══ RECORD EXTRACTS ══

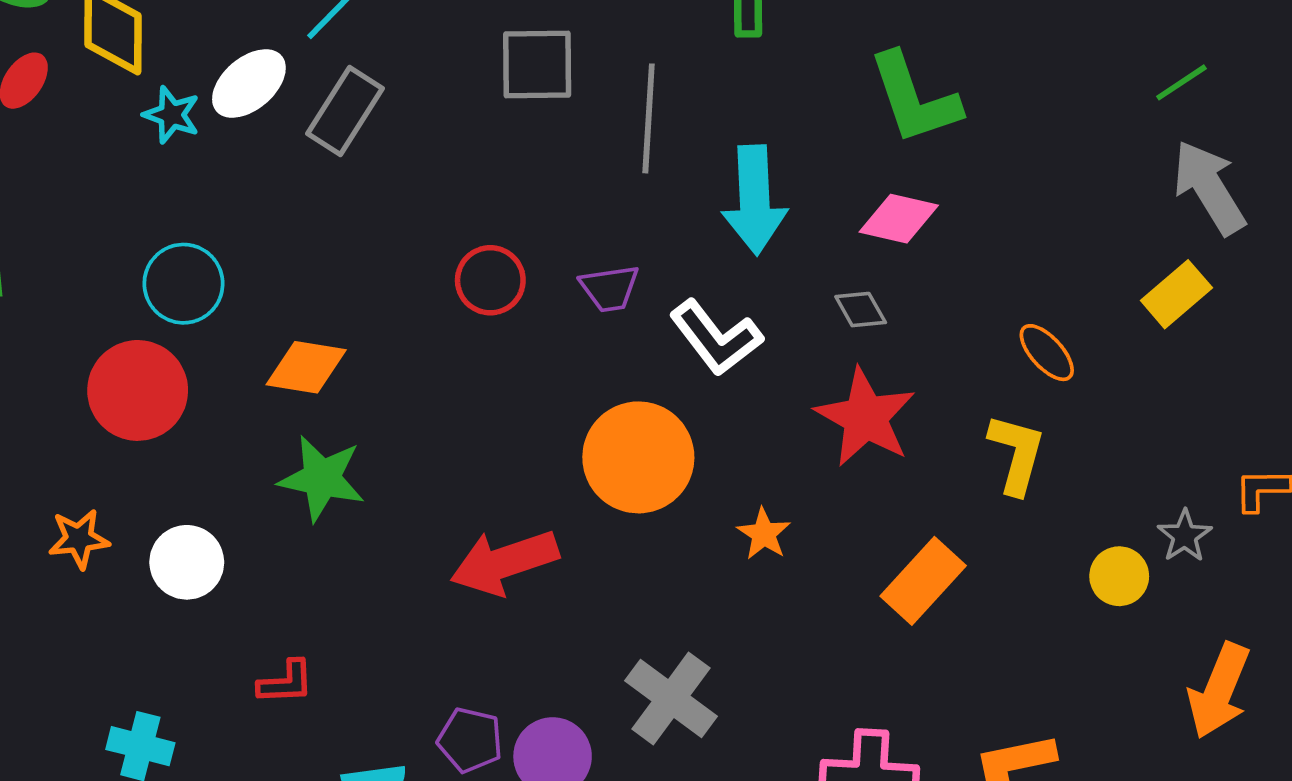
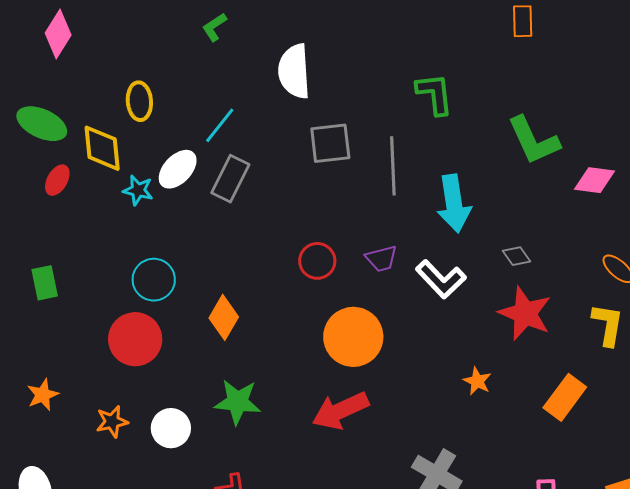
pink diamond: (899, 219) -> (594, 180), moved
orange diamond: (306, 367) -> (224, 317), turned -63
orange circle: (638, 457) -> (353, 337), moved
green star: (322, 478) -> (238, 402), moved

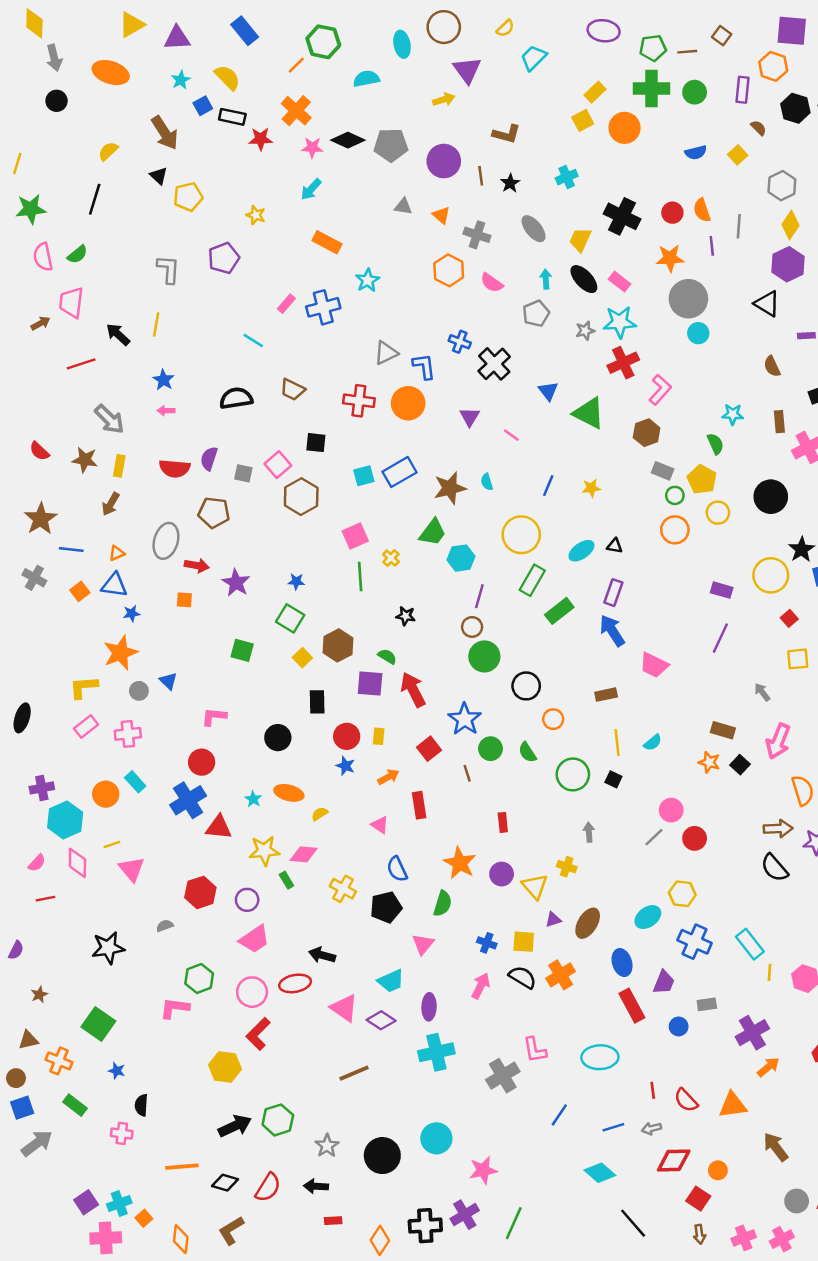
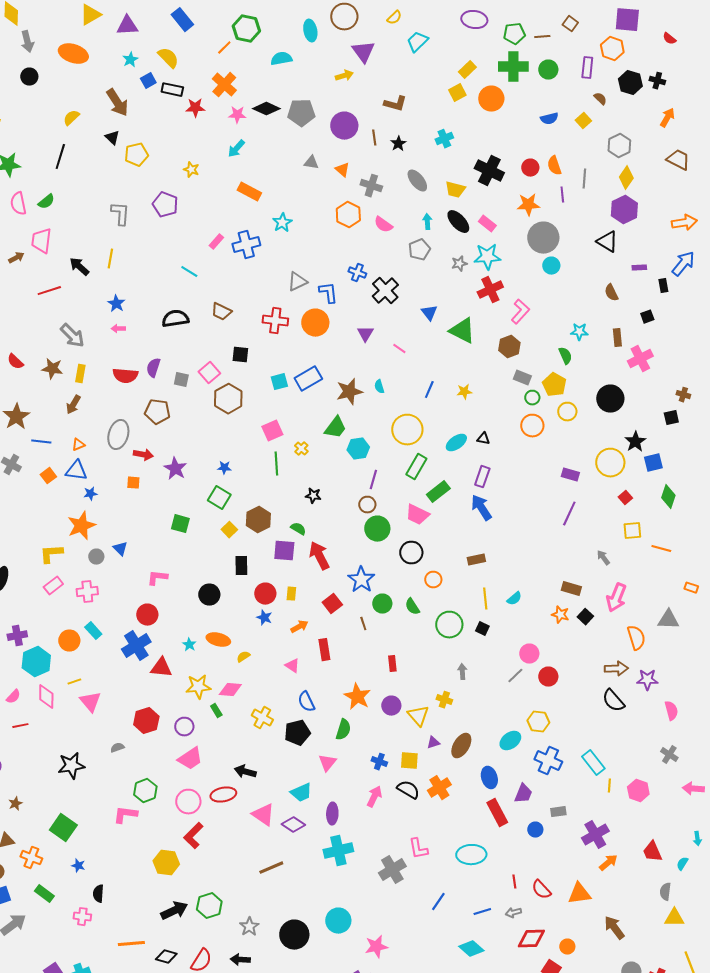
yellow trapezoid: (580, 240) -> (455, 190), turned -100
purple pentagon: (224, 258) -> (165, 205), turned -30
pink trapezoid: (654, 665) -> (417, 515), moved

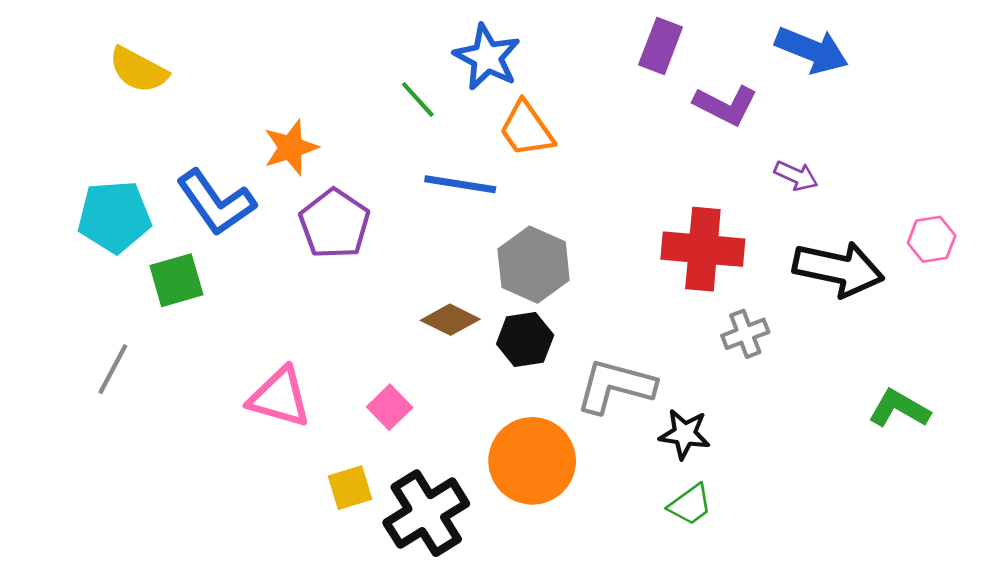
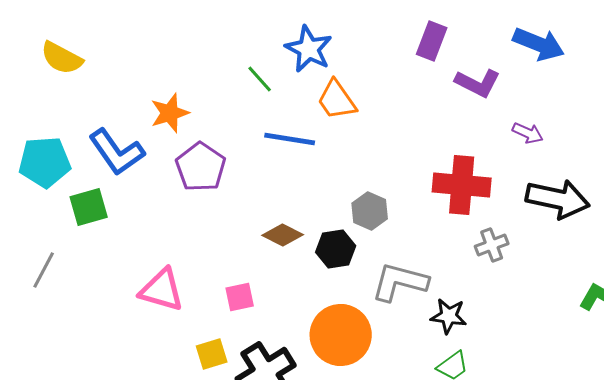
gray hexagon: (534, 265) -> (370, 211), moved, size x0.7
pink square: (390, 407) -> (240, 297), turned 32

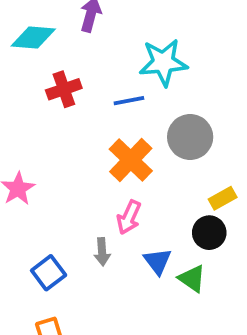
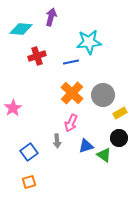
gray circle: (190, 137) -> (103, 95), moved
black circle: (209, 233) -> (119, 138), moved
blue triangle: (158, 261) -> (86, 146), turned 49

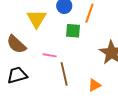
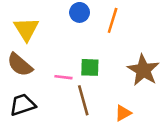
yellow triangle: (37, 19) -> (26, 29), moved
green square: (73, 31) -> (90, 67), moved

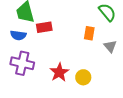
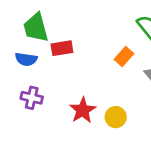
orange rectangle: (89, 33) -> (124, 56), turned 32
purple cross: (22, 63) -> (32, 98), size x0.7

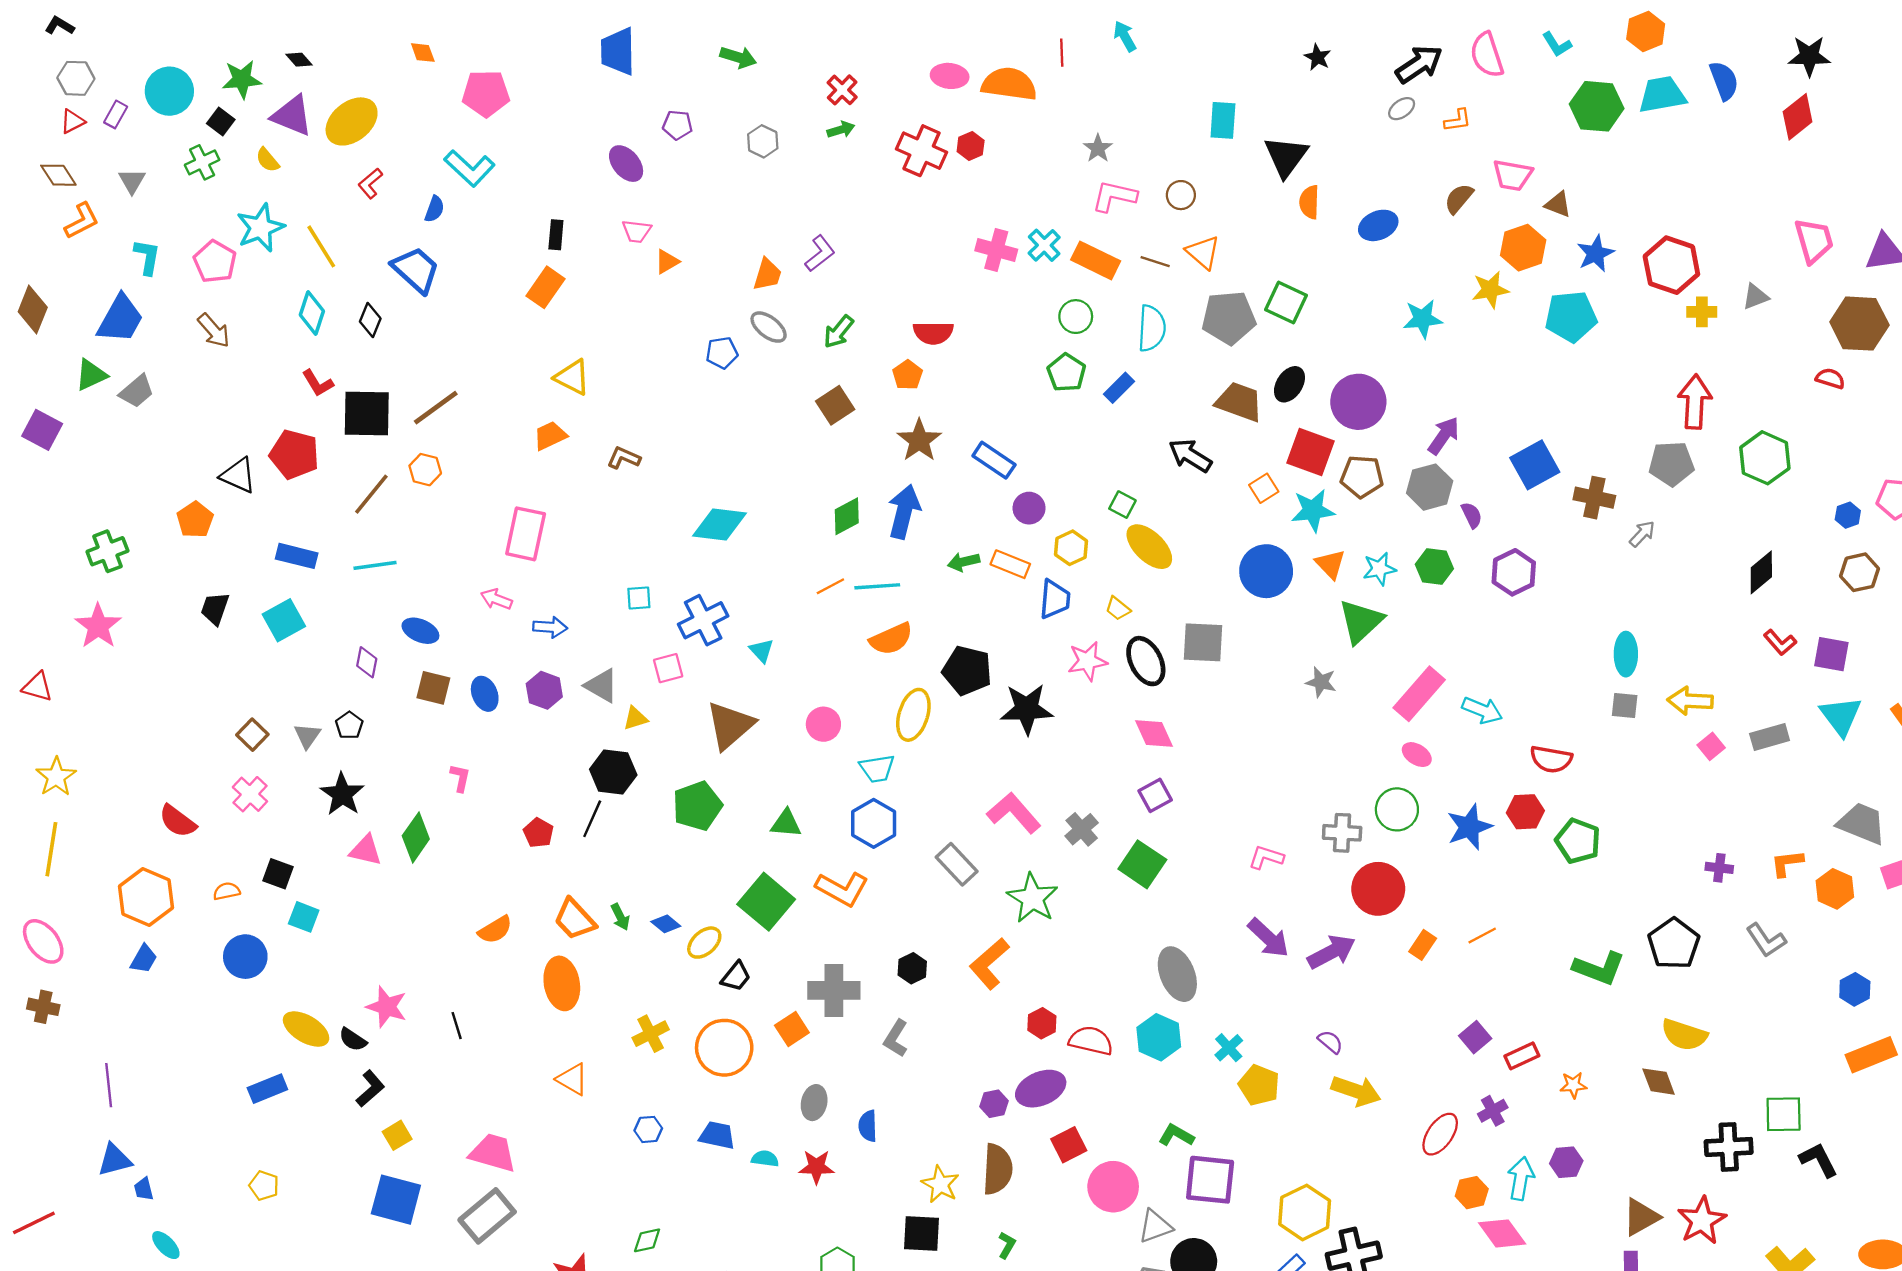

═══

Which of the lines in the data contain the string "square"? Return each one.

OUTPUT FOR THIS EXERCISE:
pink square: (390, 407) -> (240, 297), turned 32
green square: (73, 31) -> (90, 67), moved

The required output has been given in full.